**Task prompt**
Copy the listing below word for word, leaving out the pictures.

··· Material supplied ···

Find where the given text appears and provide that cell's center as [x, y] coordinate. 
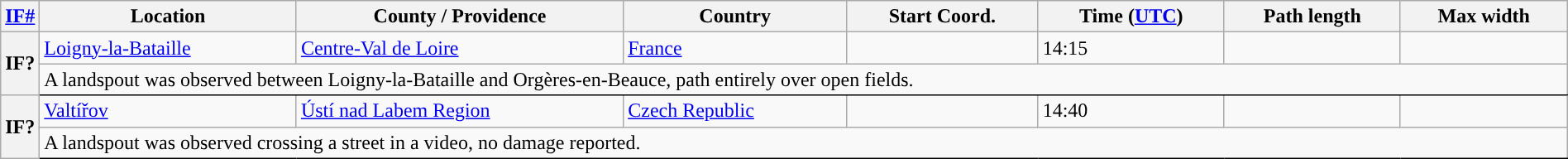
A landspout was observed between Loigny-la-Bataille and Orgères-en-Beauce, path entirely over open fields. [804, 79]
Time (UTC) [1131, 17]
Country [735, 17]
Valtířov [169, 111]
France [735, 48]
Start Coord. [943, 17]
Loigny-la-Bataille [169, 48]
IF# [20, 17]
County / Providence [460, 17]
Location [169, 17]
Centre-Val de Loire [460, 48]
Czech Republic [735, 111]
Ústí nad Labem Region [460, 111]
A landspout was observed crossing a street in a video, no damage reported. [804, 142]
14:40 [1131, 111]
14:15 [1131, 48]
Max width [1484, 17]
Path length [1312, 17]
Find where the given text appears and provide that cell's center as [X, Y] coordinate. 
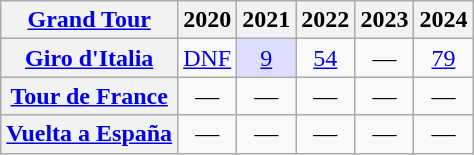
2022 [326, 20]
2024 [444, 20]
9 [266, 58]
Tour de France [90, 96]
DNF [208, 58]
Giro d'Italia [90, 58]
Grand Tour [90, 20]
54 [326, 58]
2021 [266, 20]
79 [444, 58]
2020 [208, 20]
Vuelta a España [90, 134]
2023 [384, 20]
Locate the cell with the specified text and output its [X, Y] center coordinate. 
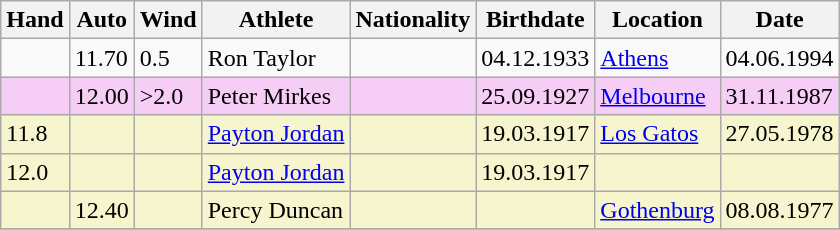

···

**Result of this task**
Find where the given text appears and provide that cell's center as [x, y] coordinate. 
A landspout was observed between Loigny-la-Bataille and Orgères-en-Beauce, path entirely over open fields. [804, 79]
Time (UTC) [1131, 17]
Country [735, 17]
Valtířov [169, 111]
France [735, 48]
Start Coord. [943, 17]
Loigny-la-Bataille [169, 48]
IF# [20, 17]
County / Providence [460, 17]
Location [169, 17]
Centre-Val de Loire [460, 48]
Czech Republic [735, 111]
Ústí nad Labem Region [460, 111]
A landspout was observed crossing a street in a video, no damage reported. [804, 142]
14:40 [1131, 111]
14:15 [1131, 48]
Max width [1484, 17]
Path length [1312, 17]
Find where the given text appears and provide that cell's center as [X, Y] coordinate. 
2022 [326, 20]
2024 [444, 20]
9 [266, 58]
Tour de France [90, 96]
DNF [208, 58]
Giro d'Italia [90, 58]
Grand Tour [90, 20]
54 [326, 58]
2021 [266, 20]
79 [444, 58]
2020 [208, 20]
Vuelta a España [90, 134]
2023 [384, 20]
Locate the cell with the specified text and output its [X, Y] center coordinate. 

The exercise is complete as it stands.